--- WHAT TO PRODUCE ---
Pictures excluded, copy word for word the lines from the one holding "spool (no. 1" through the last line below.
______
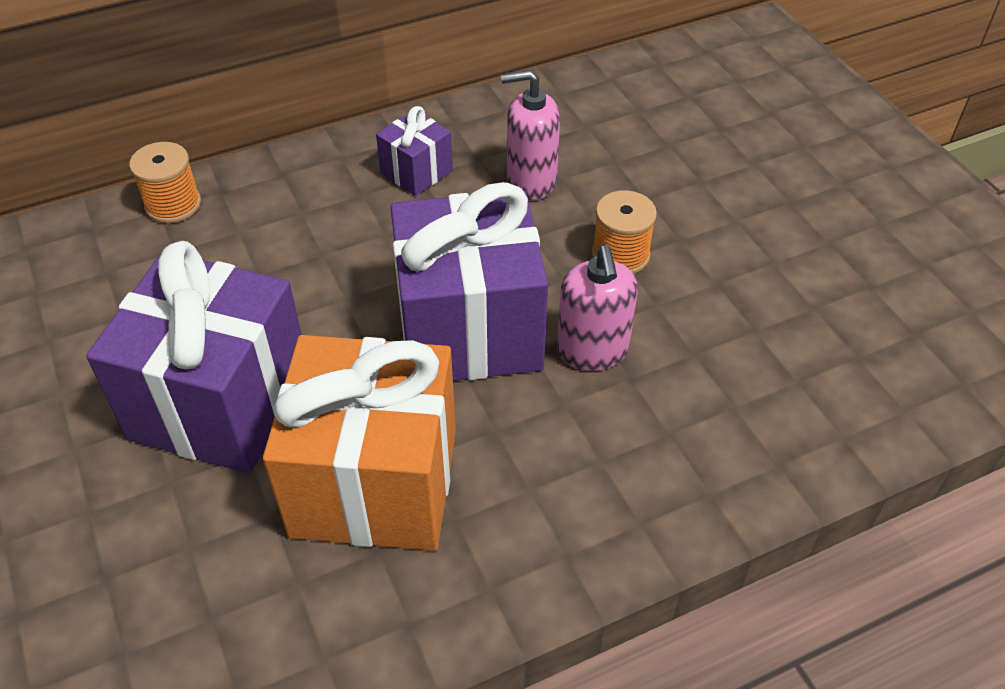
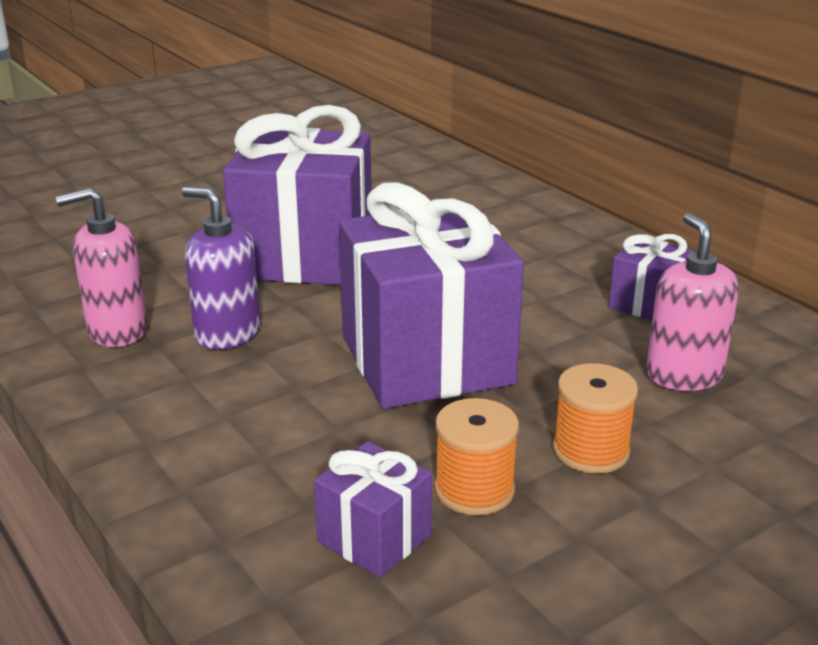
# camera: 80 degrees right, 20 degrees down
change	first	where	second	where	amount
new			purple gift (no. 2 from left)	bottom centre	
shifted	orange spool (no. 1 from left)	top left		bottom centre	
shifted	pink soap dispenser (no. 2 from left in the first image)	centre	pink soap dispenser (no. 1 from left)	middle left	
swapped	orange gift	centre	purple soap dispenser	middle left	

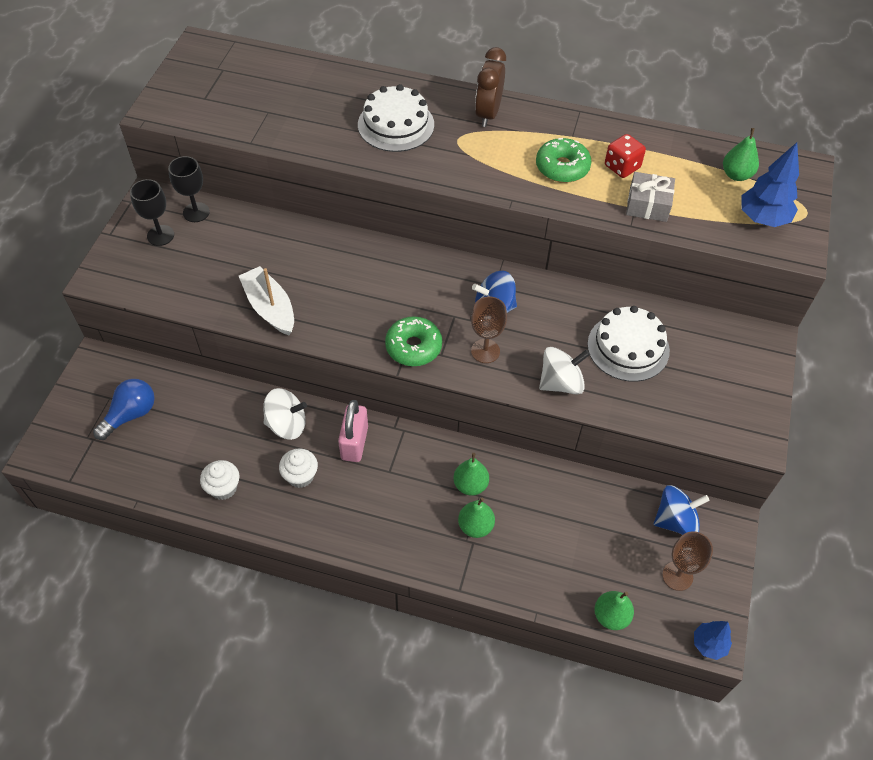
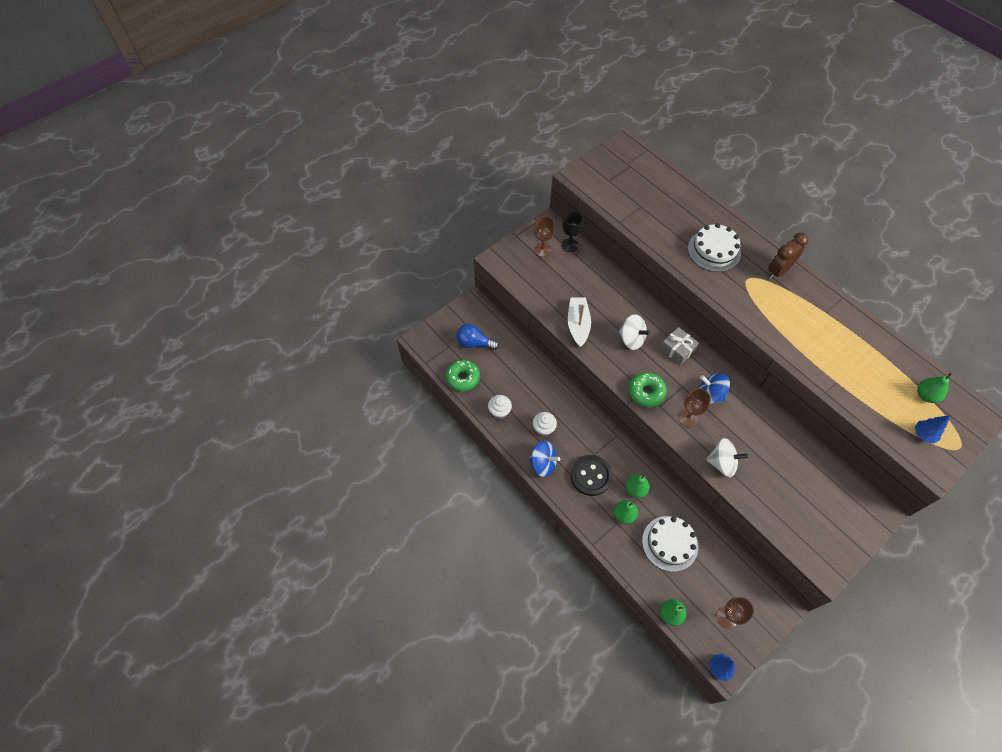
# camera: 35 degrees right, 5 degrees up
change	first	where	second	where	amount
gone	pink padlock	centre			
gone	red dice	top right			
new			black button	centre	
shifted	white spinning top (no. 1 from left)	middle left		centre	
shifted	green donut (no. 2 from left in the first image)	top centre	green donut (no. 1 from left)	centre	
shifted	white cake (no. 2 from left in the first image)	middle right	white cake (no. 1 from left)	bottom right	
shifted	grey gift	top right		middle right	
shifted	blue spinning top (no. 2 from left in the first image)	bottom right	blue spinning top (no. 1 from left)	centre	
repainted	black goblet (no. 1 from left)	top left	brown goblet (no. 1 from left)	top centre	
rotated	blue light bulb	middle left		centre	150 degrees counterclockwise
scaled	blue tree (no. 2 from left)	top right		middle right	x0.62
______
--- EXERCISE RESULT ---
shifted	orange spool (no. 1 from left)	top left		bottom centre	
shifted	pink soap dispenser (no. 2 from left in the first image)	centre	pink soap dispenser (no. 1 from left)	middle left	
swapped	orange gift	centre	purple soap dispenser	middle left	

# camera: 35 degrees right, 5 degrees up
change	first	where	second	where	amount
gone	pink padlock	centre			
gone	red dice	top right			
new			black button	centre	
shifted	white spinning top (no. 1 from left)	middle left		centre	
shifted	green donut (no. 2 from left in the first image)	top centre	green donut (no. 1 from left)	centre	
shifted	white cake (no. 2 from left in the first image)	middle right	white cake (no. 1 from left)	bottom right	
shifted	grey gift	top right		middle right	
shifted	blue spinning top (no. 2 from left in the first image)	bottom right	blue spinning top (no. 1 from left)	centre	
repainted	black goblet (no. 1 from left)	top left	brown goblet (no. 1 from left)	top centre	
rotated	blue light bulb	middle left		centre	150 degrees counterclockwise
scaled	blue tree (no. 2 from left)	top right		middle right	x0.62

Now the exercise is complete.